───── Provided information
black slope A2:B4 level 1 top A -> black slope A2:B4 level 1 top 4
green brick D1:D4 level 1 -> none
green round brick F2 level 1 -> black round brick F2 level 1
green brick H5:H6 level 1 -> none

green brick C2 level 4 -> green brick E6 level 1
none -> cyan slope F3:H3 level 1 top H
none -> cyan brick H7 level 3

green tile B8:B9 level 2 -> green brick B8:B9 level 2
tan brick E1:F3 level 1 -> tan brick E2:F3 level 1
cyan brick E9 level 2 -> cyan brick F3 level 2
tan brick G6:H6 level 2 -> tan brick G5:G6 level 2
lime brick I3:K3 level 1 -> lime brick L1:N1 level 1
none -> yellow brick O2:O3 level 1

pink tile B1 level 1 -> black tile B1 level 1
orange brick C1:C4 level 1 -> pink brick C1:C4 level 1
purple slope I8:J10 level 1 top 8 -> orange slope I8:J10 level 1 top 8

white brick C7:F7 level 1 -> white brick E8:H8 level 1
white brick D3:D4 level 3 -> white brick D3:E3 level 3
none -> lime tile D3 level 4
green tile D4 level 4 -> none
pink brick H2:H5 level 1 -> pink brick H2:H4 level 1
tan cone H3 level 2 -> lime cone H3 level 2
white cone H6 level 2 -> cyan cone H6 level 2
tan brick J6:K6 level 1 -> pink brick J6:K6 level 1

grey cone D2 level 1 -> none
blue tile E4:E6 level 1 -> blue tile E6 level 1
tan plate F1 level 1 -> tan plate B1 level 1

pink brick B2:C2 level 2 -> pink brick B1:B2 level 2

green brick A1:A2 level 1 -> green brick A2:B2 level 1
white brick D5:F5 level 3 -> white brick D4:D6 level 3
──────────
Once you find the line with "tan brick G6:H6" in the entries above, output it and each line after it up to and including the line with "tan plate F1 level 1 -> tan plate B1 level 1", and nothing else.

tan brick G6:H6 level 2 -> tan brick G5:G6 level 2
lime brick I3:K3 level 1 -> lime brick L1:N1 level 1
none -> yellow brick O2:O3 level 1

pink tile B1 level 1 -> black tile B1 level 1
orange brick C1:C4 level 1 -> pink brick C1:C4 level 1
purple slope I8:J10 level 1 top 8 -> orange slope I8:J10 level 1 top 8

white brick C7:F7 level 1 -> white brick E8:H8 level 1
white brick D3:D4 level 3 -> white brick D3:E3 level 3
none -> lime tile D3 level 4
green tile D4 level 4 -> none
pink brick H2:H5 level 1 -> pink brick H2:H4 level 1
tan cone H3 level 2 -> lime cone H3 level 2
white cone H6 level 2 -> cyan cone H6 level 2
tan brick J6:K6 level 1 -> pink brick J6:K6 level 1

grey cone D2 level 1 -> none
blue tile E4:E6 level 1 -> blue tile E6 level 1
tan plate F1 level 1 -> tan plate B1 level 1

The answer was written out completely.